▶ _EXERCISE GOAL_:
What's needed is an exact copy of the lines from the one that contains "BAT1: 12V (plus N16, minus GND) -> none" to the end of the data below, leaving the pictures out.

[Version difference data]
_ _ _ _

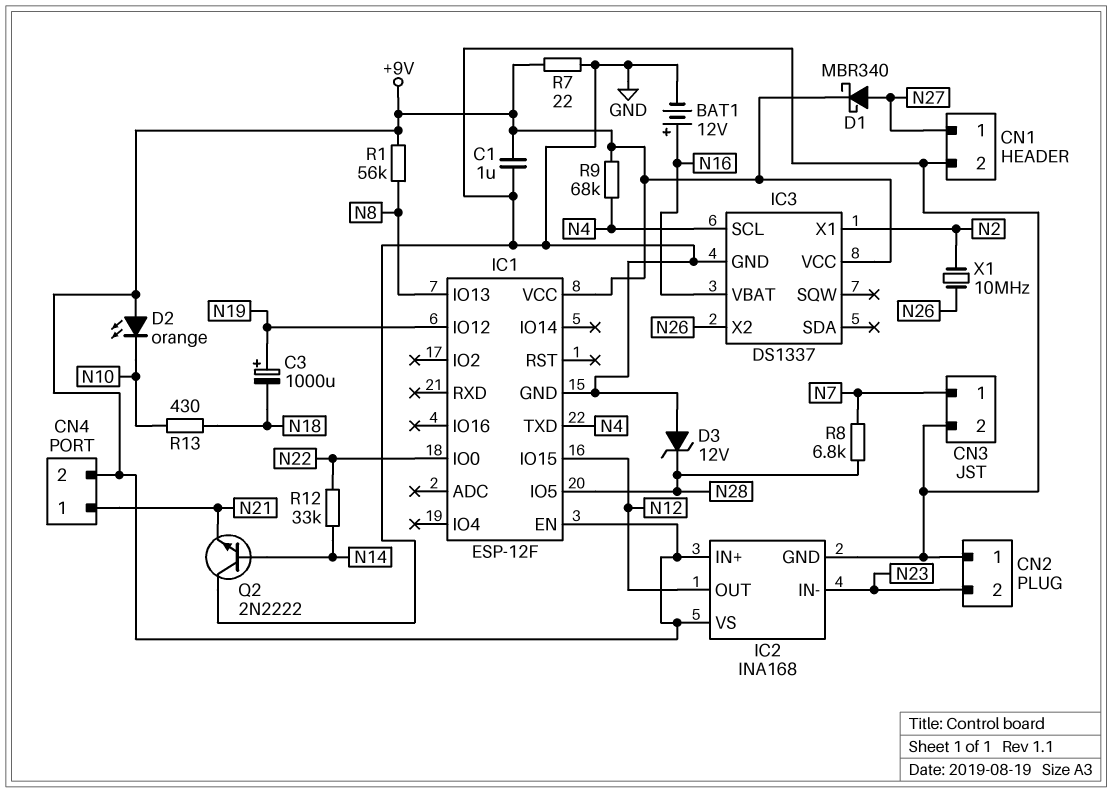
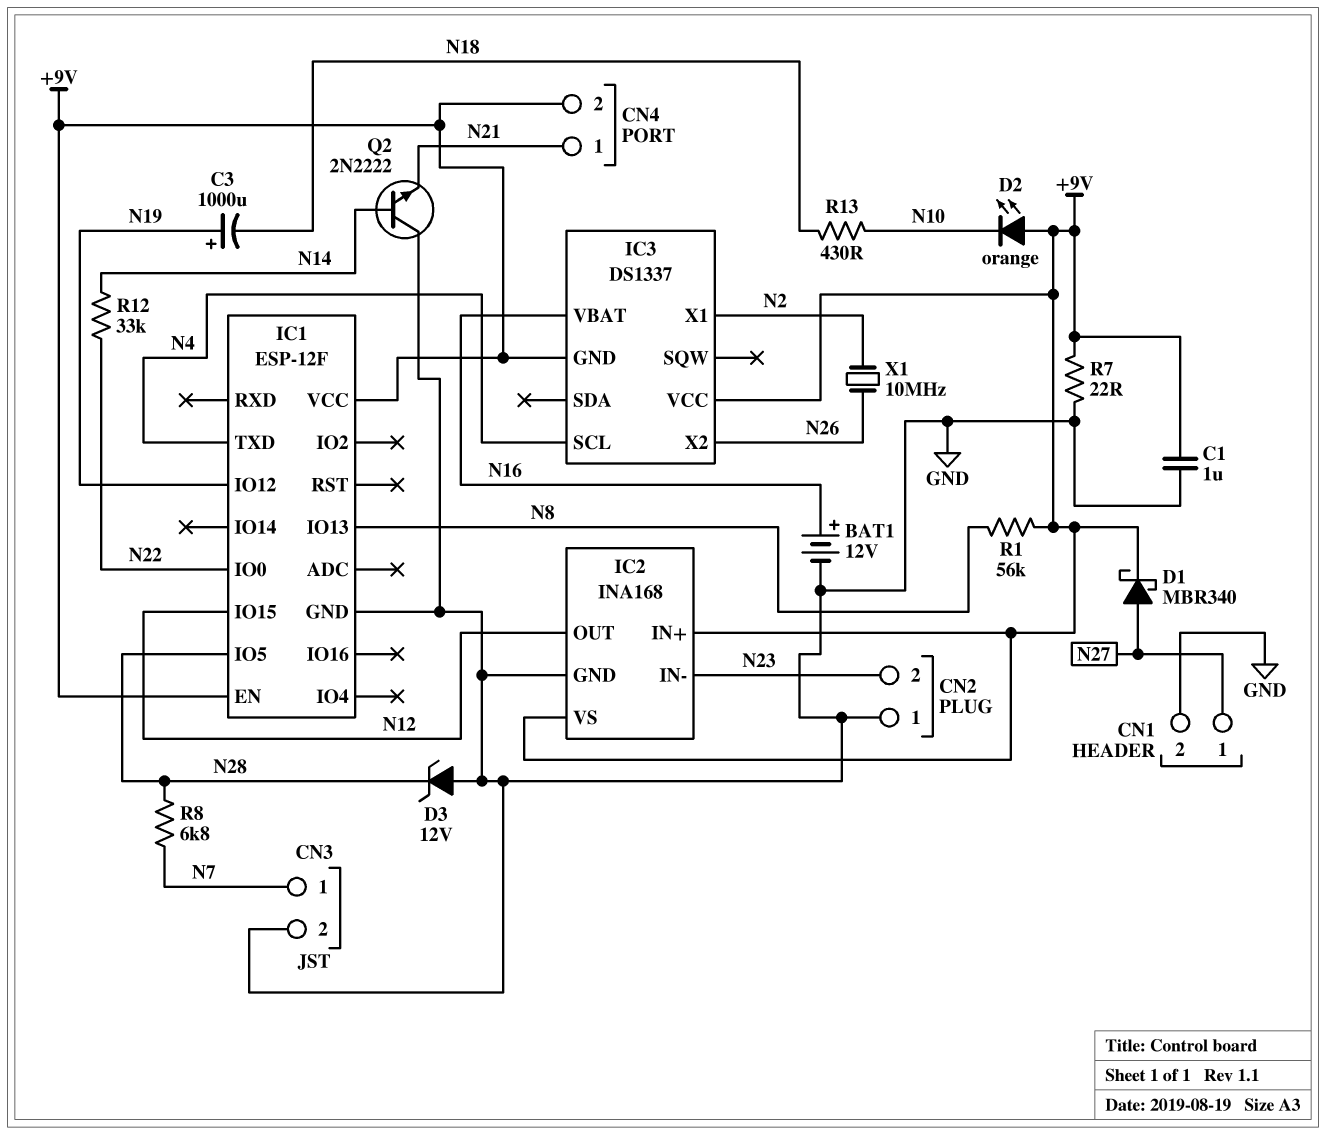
IC3 pin GND: GND -> +9V
R9: 68k (+9V, N4) -> none

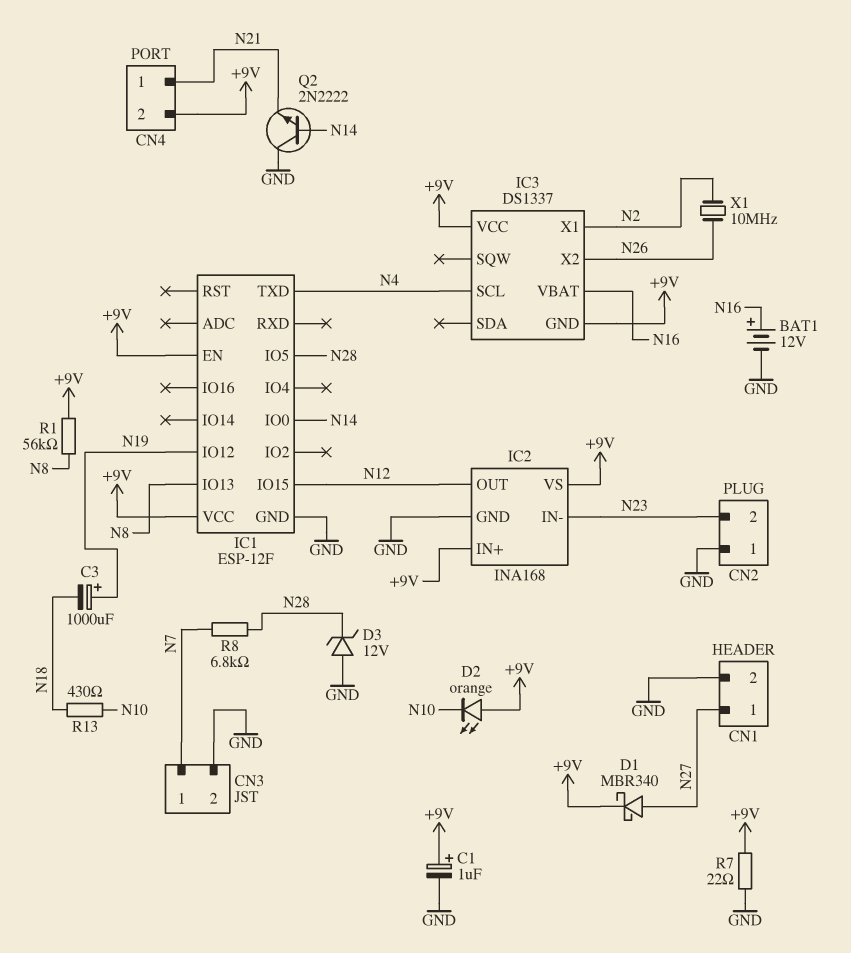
C1: 1uF (+9V, GND) -> 1uF (plus +9V, minus GND)
IC1 pin IO0: N22 -> N14
R12: 33k (N14, N22) -> none

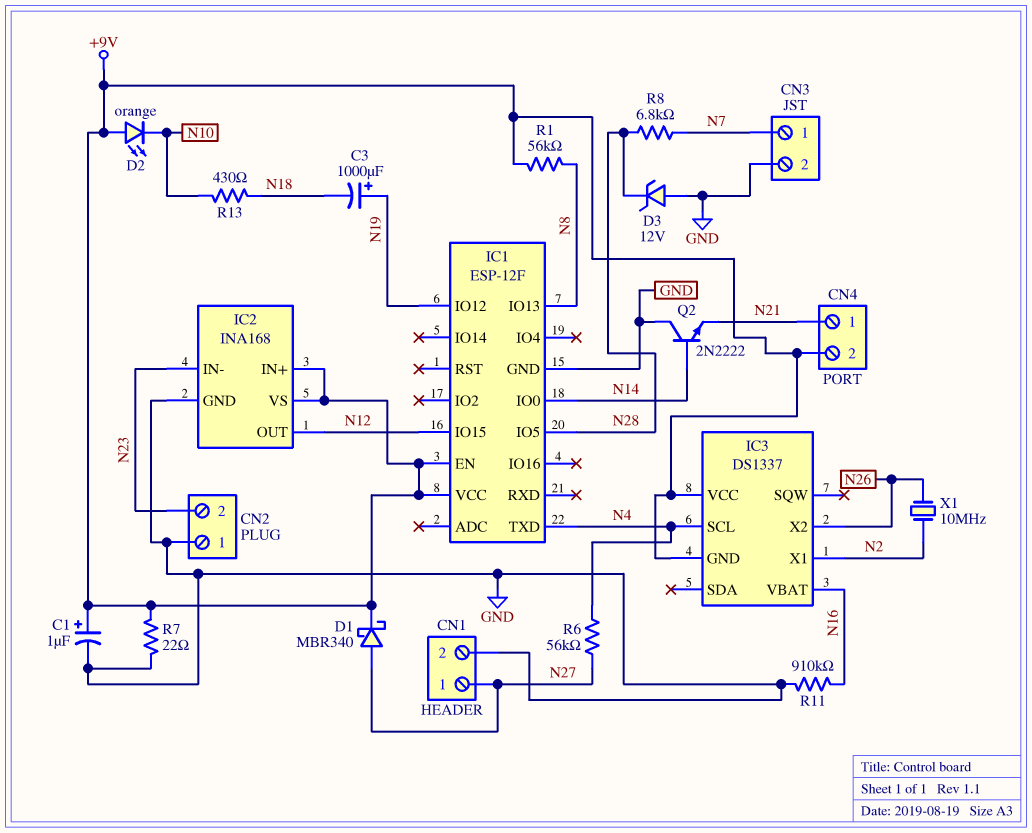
BAT1: 12V (plus N16, minus GND) -> none
R6: none -> 56k (N4, N27)
R11: none -> 910k (GND, N16)

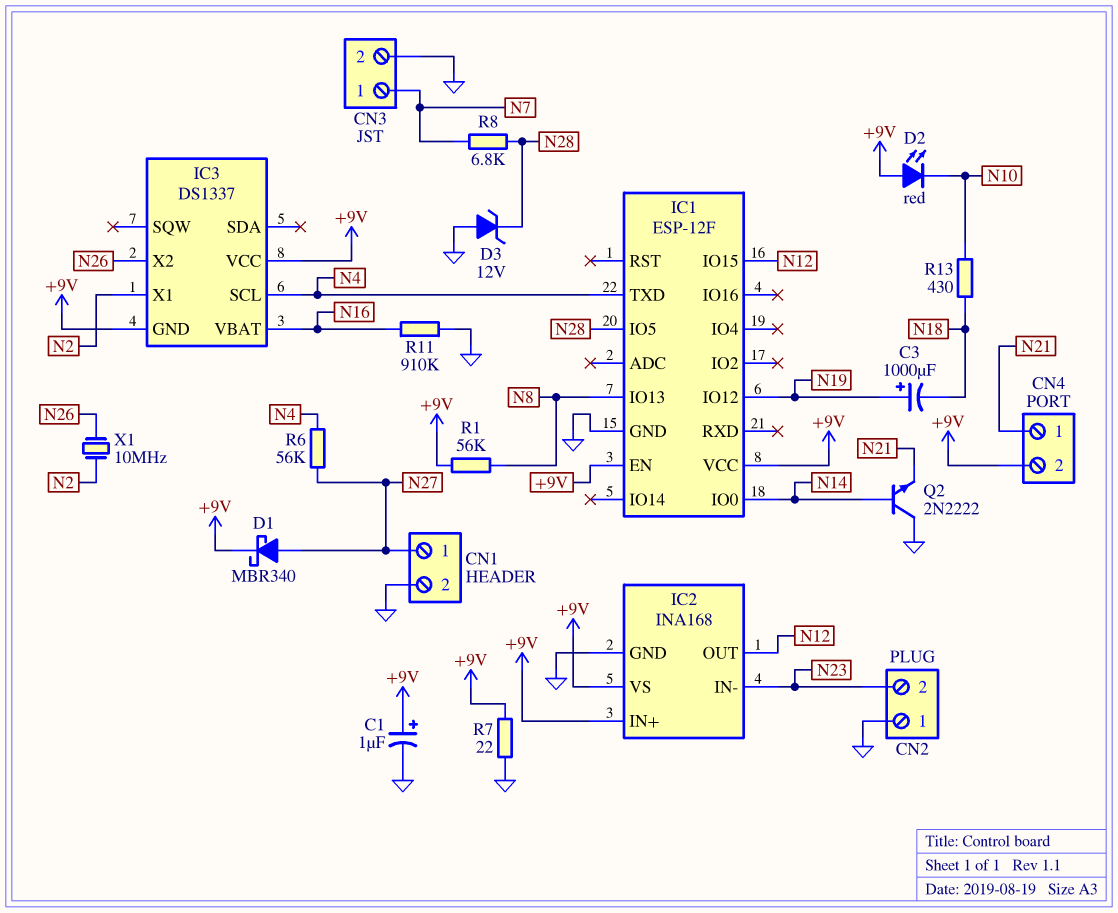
D2: LED orange (A +9V, K N10) -> LED red (A +9V, K N10)

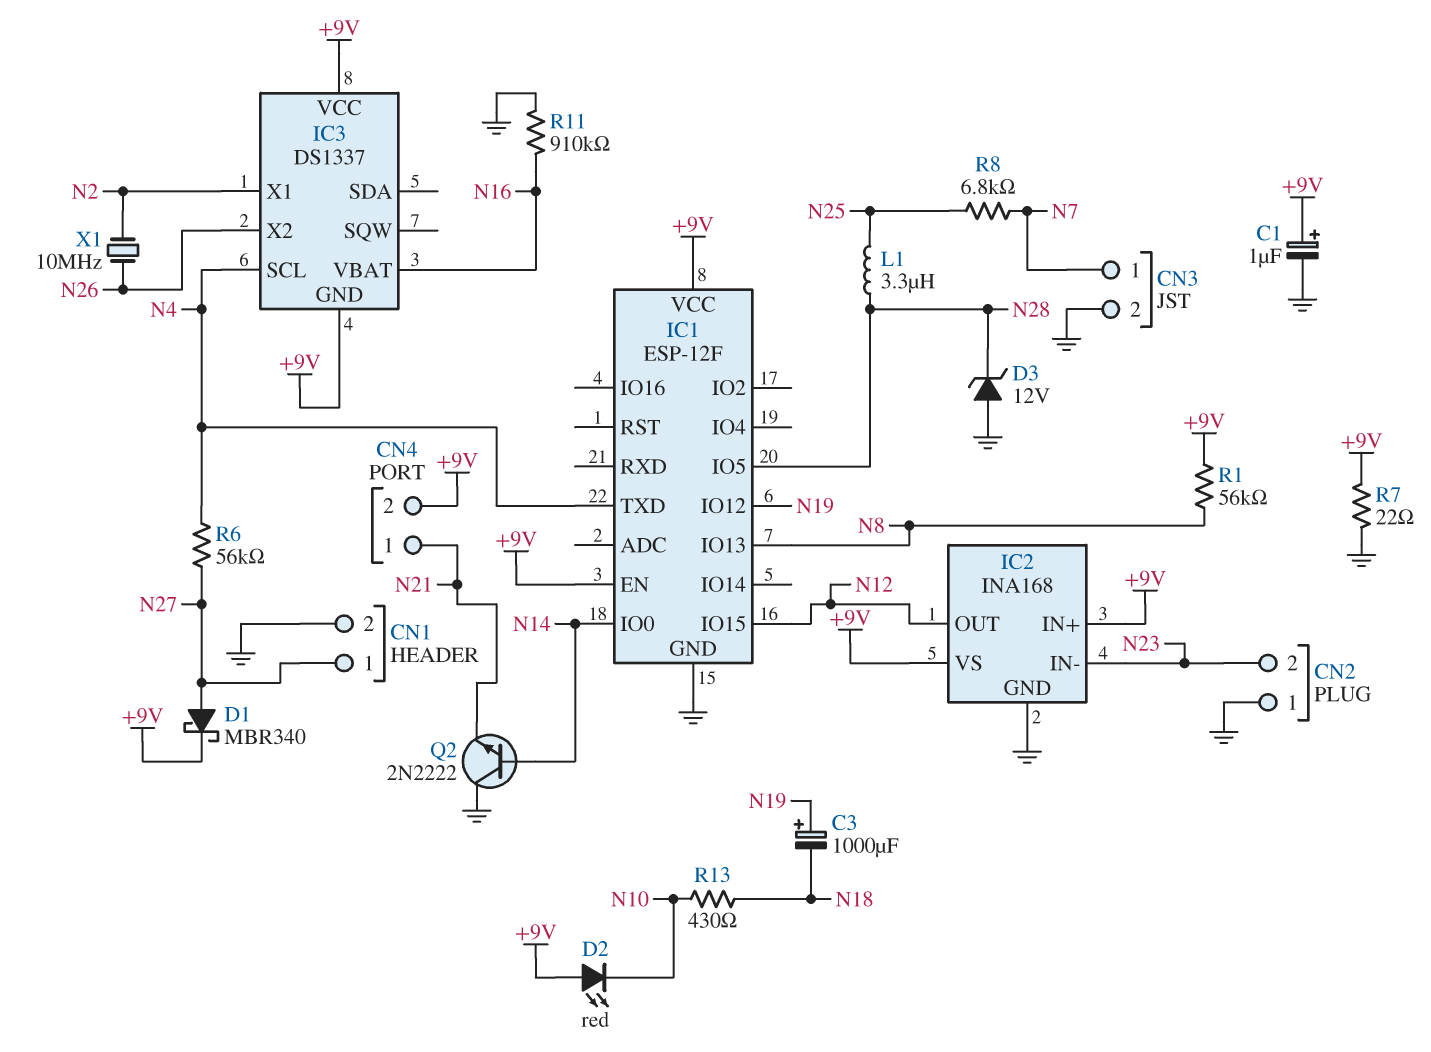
L1: none -> 3.3uH (N25, N28)
R8: 6.8k (N7, N28) -> 6.8k (N7, N25)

_ _ _ _

▶ _EXPECTED ANSWER_:
BAT1: 12V (plus N16, minus GND) -> none
R6: none -> 56k (N4, N27)
R11: none -> 910k (GND, N16)

D2: LED orange (A +9V, K N10) -> LED red (A +9V, K N10)

L1: none -> 3.3uH (N25, N28)
R8: 6.8k (N7, N28) -> 6.8k (N7, N25)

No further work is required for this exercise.